- ASSIGNMENT:
Pull each line containing "none" from the data.

Content revision data:
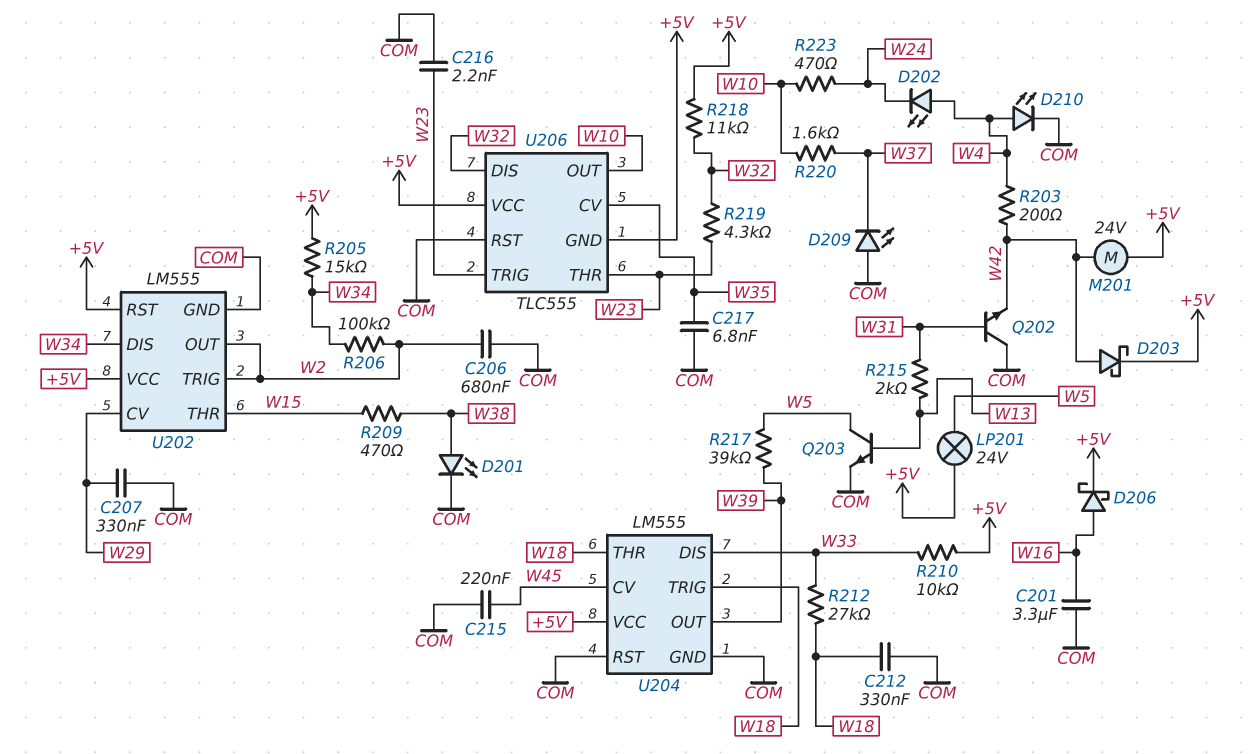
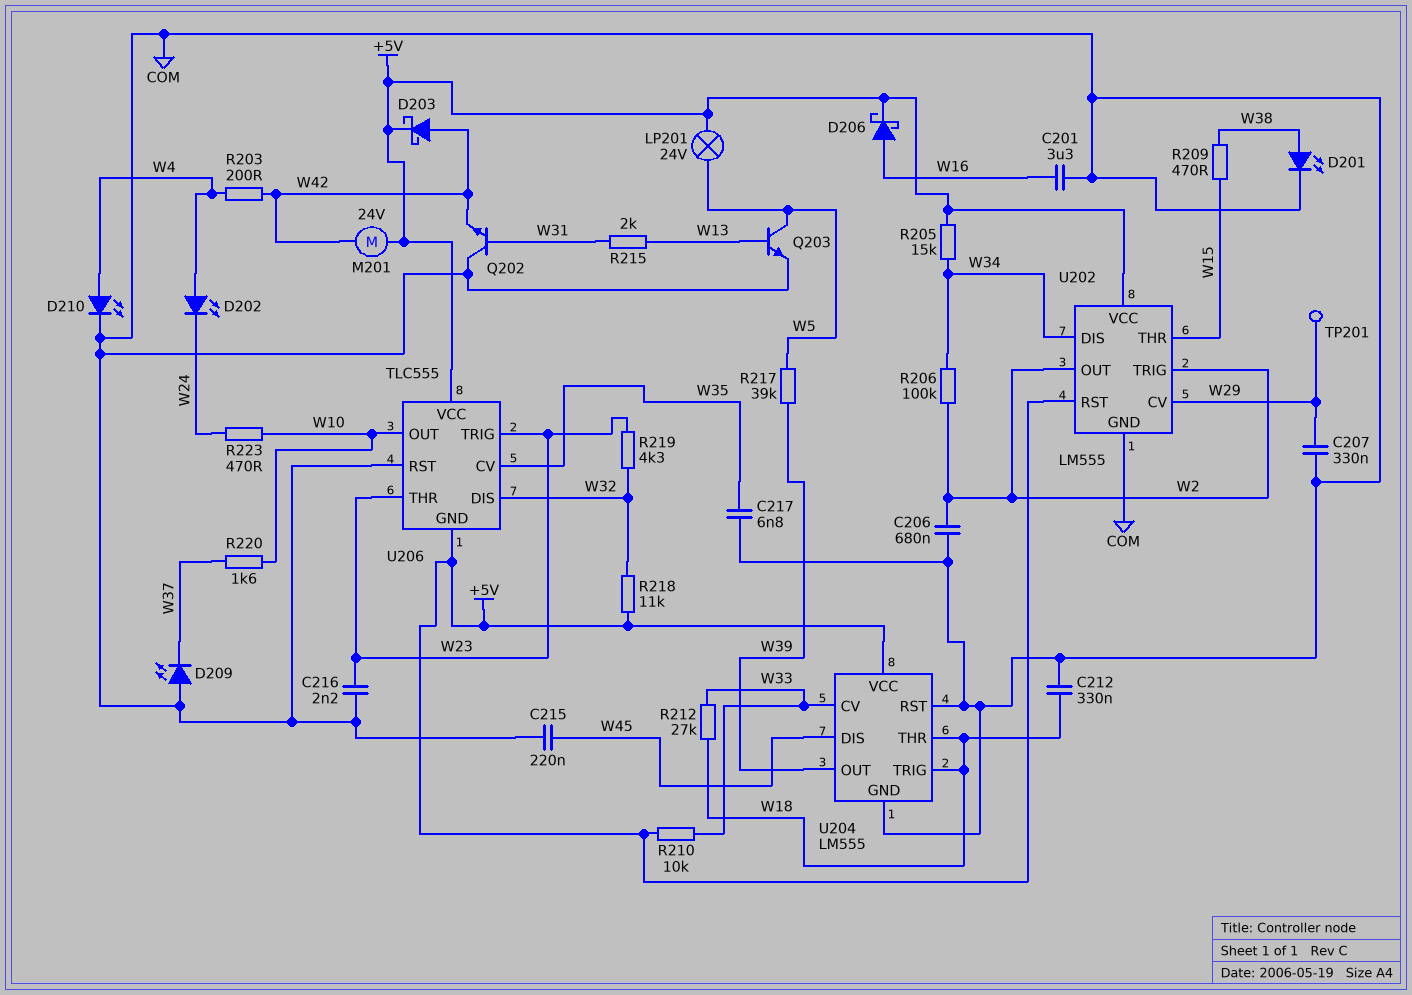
TP201: none -> test point (W29)
U204 pin CV: W45 -> W33
U204 pin DIS: W33 -> W45

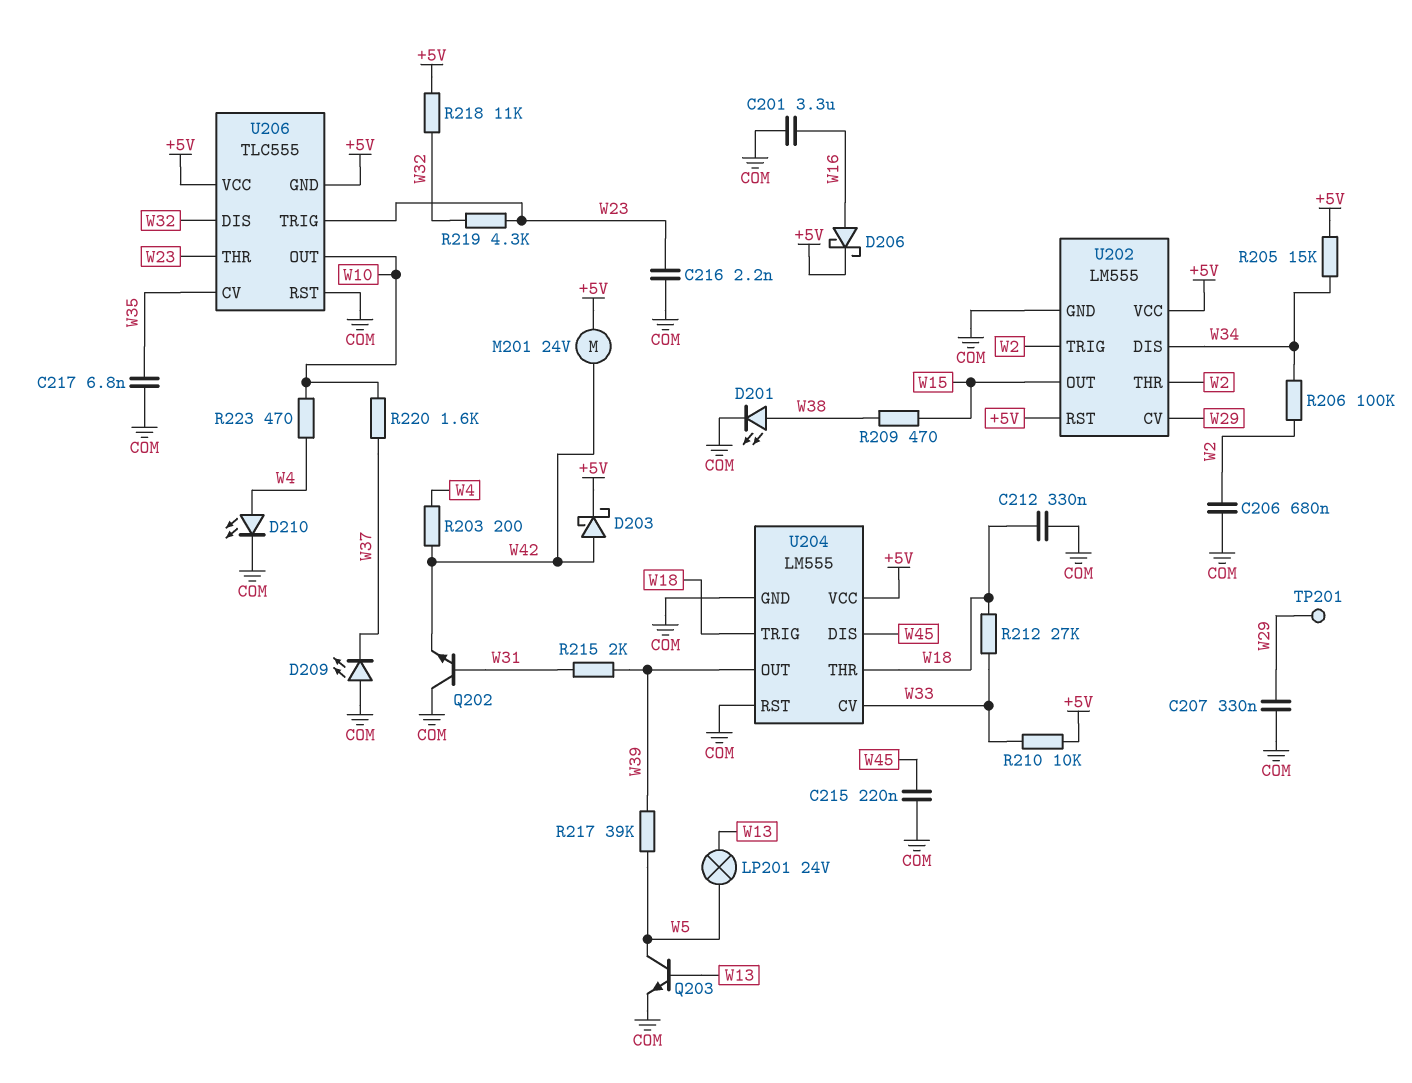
D202: LED (A W4, K W24) -> none
LP201: lamp 24V (+5V, W5) -> lamp 24V (W5, W13)
R215: 2k (W13, W31) -> 2k (W31, W39)
R223: 470 (W10, W24) -> 470 (W4, W10)
U202 pin OUT: W2 -> W15
U202 pin THR: W15 -> W2

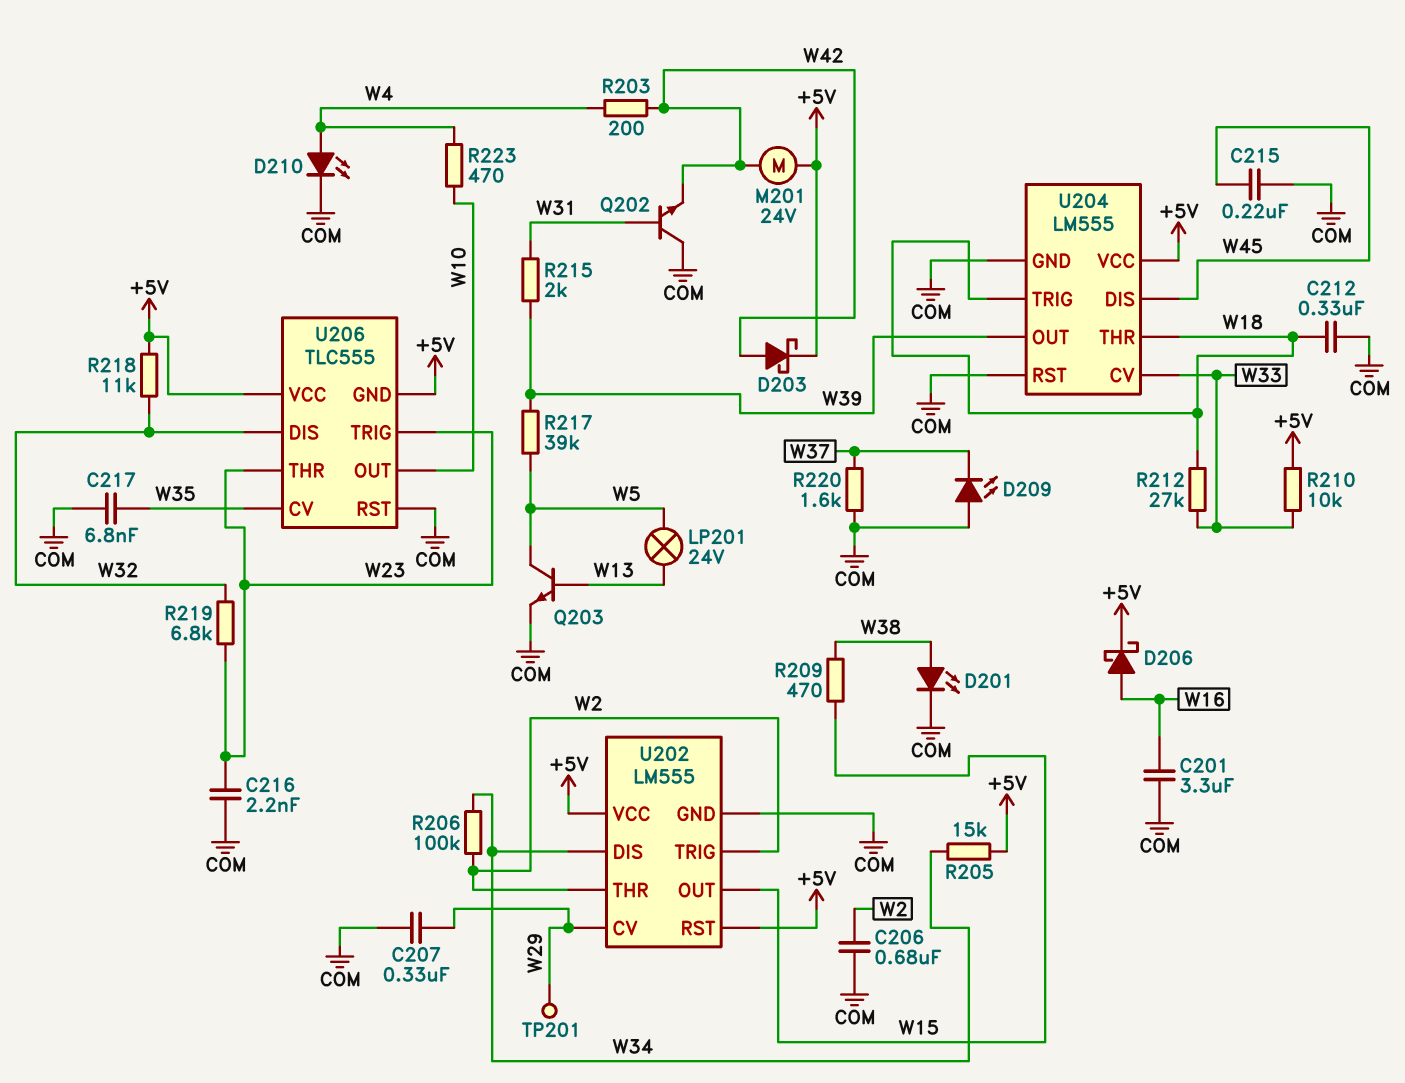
R219: 4.3k (W23, W32) -> 6.8k (W23, W32)
R220: 1.6k (W10, W37) -> 1.6k (COM, W37)

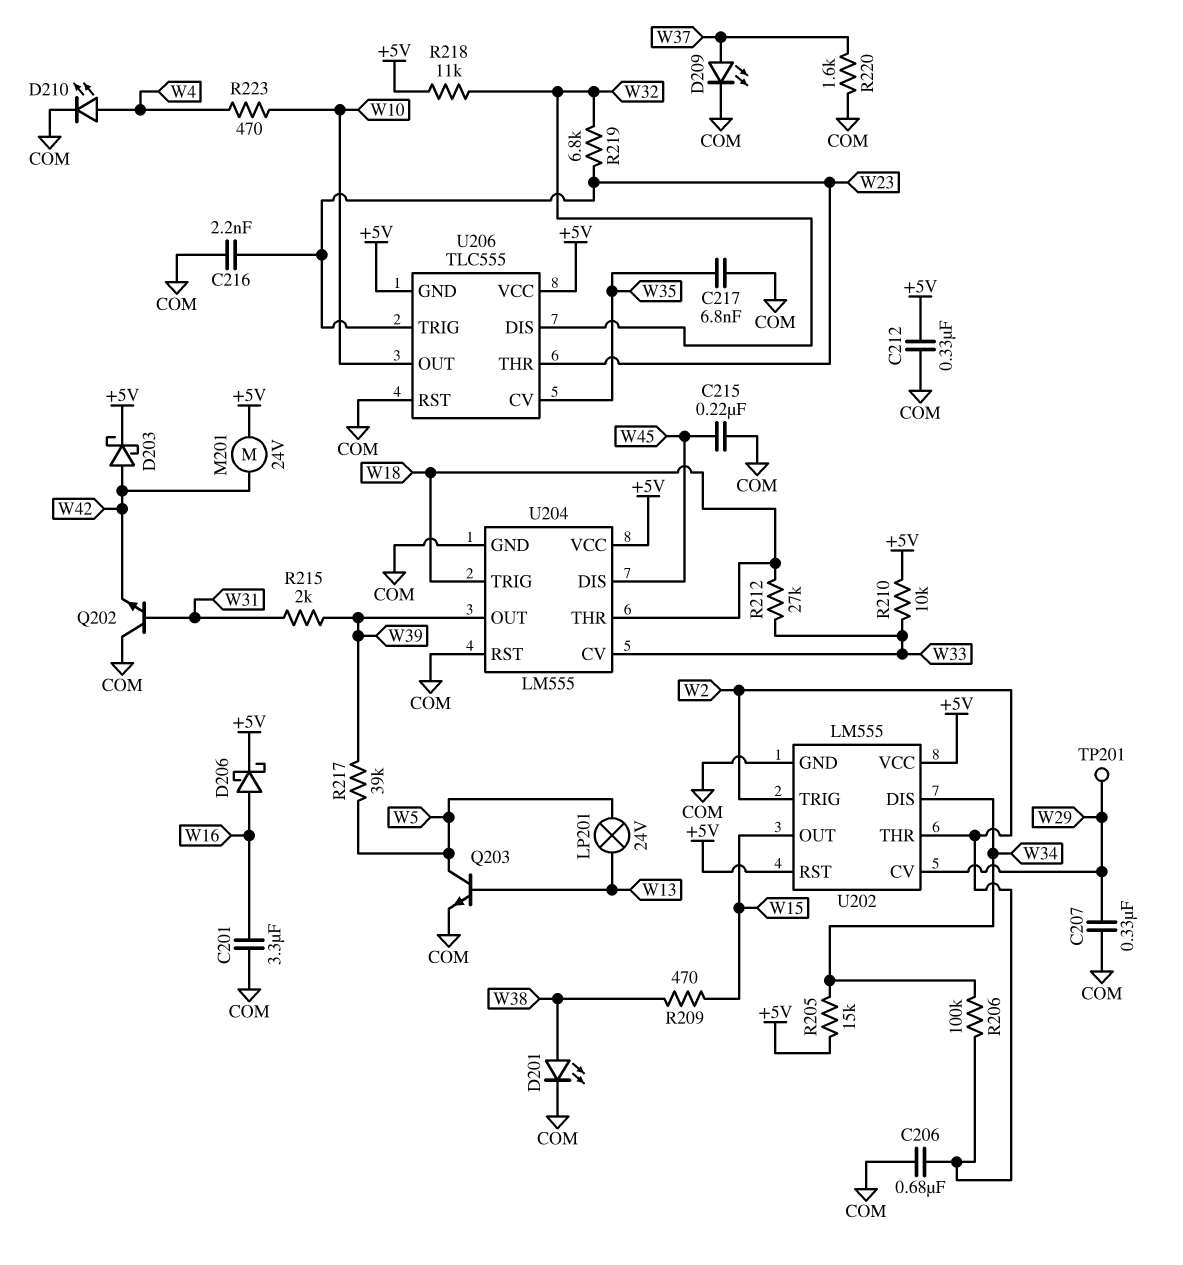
C212: 330nF (COM, W18) -> 330nF (+5V, COM)
D209: LED (A COM, K W37) -> LED (A W37, K COM)
R203: 200 (W4, W42) -> none

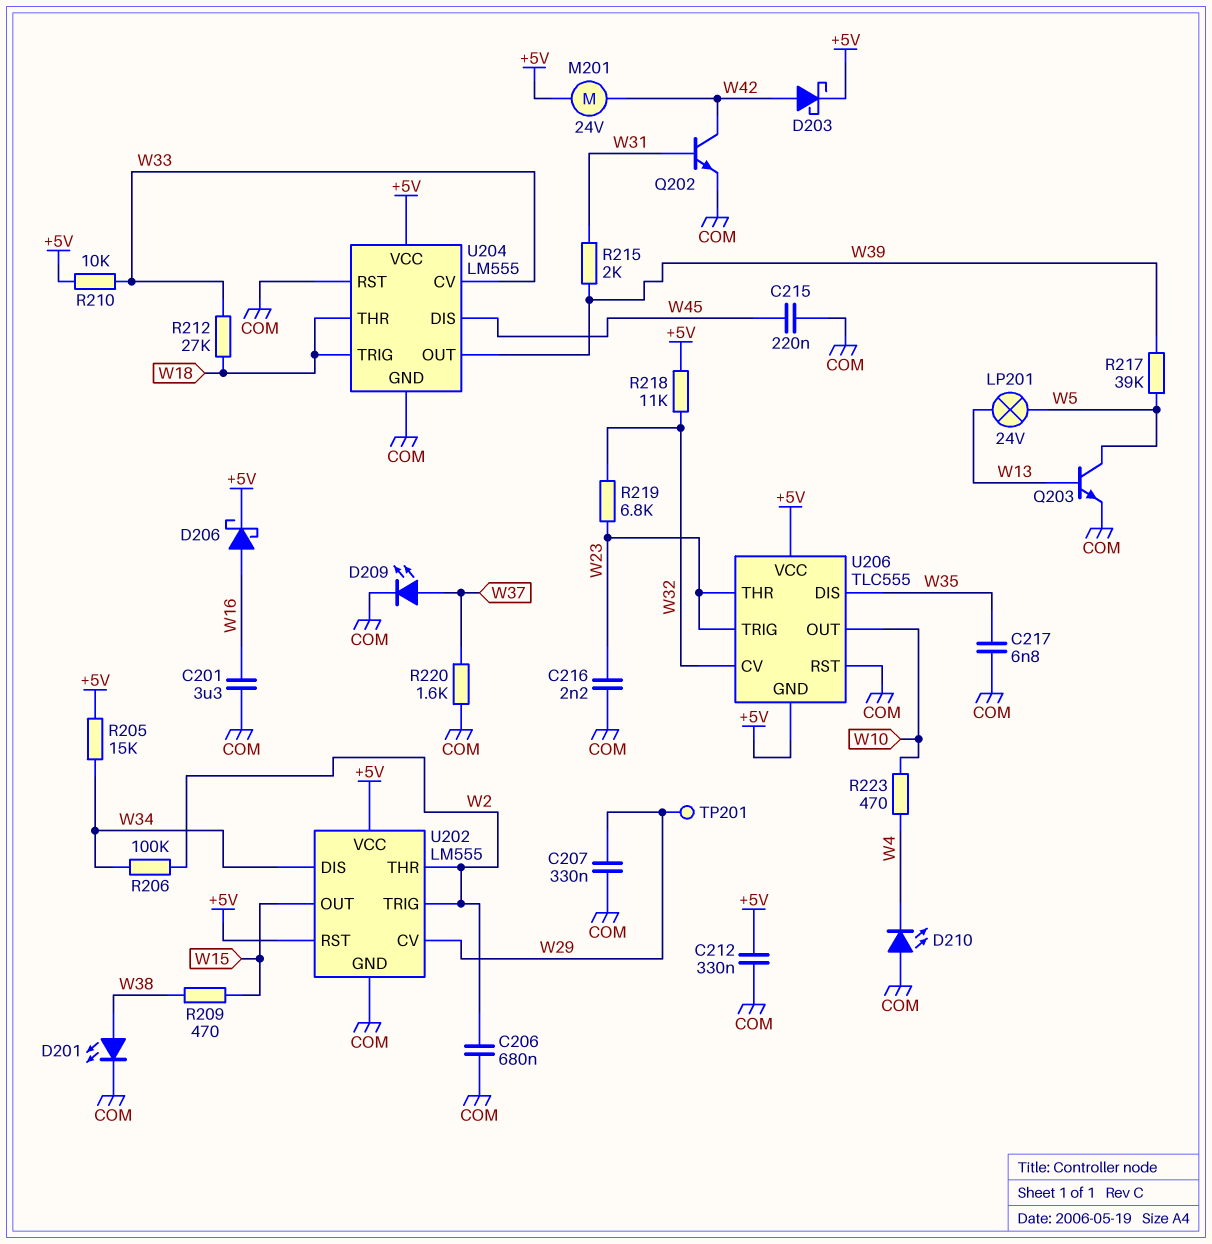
D210: LED (A W4, K COM) -> LED (A COM, K W4)
Q202: NPN (B W31, C COM, E W42) -> NPN (B W31, C W42, E COM)
U206 pin CV: W35 -> W32
U206 pin DIS: W32 -> W35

- EXERCISE ANSWER:
TP201: none -> test point (W29)
D202: LED (A W4, K W24) -> none
R203: 200 (W4, W42) -> none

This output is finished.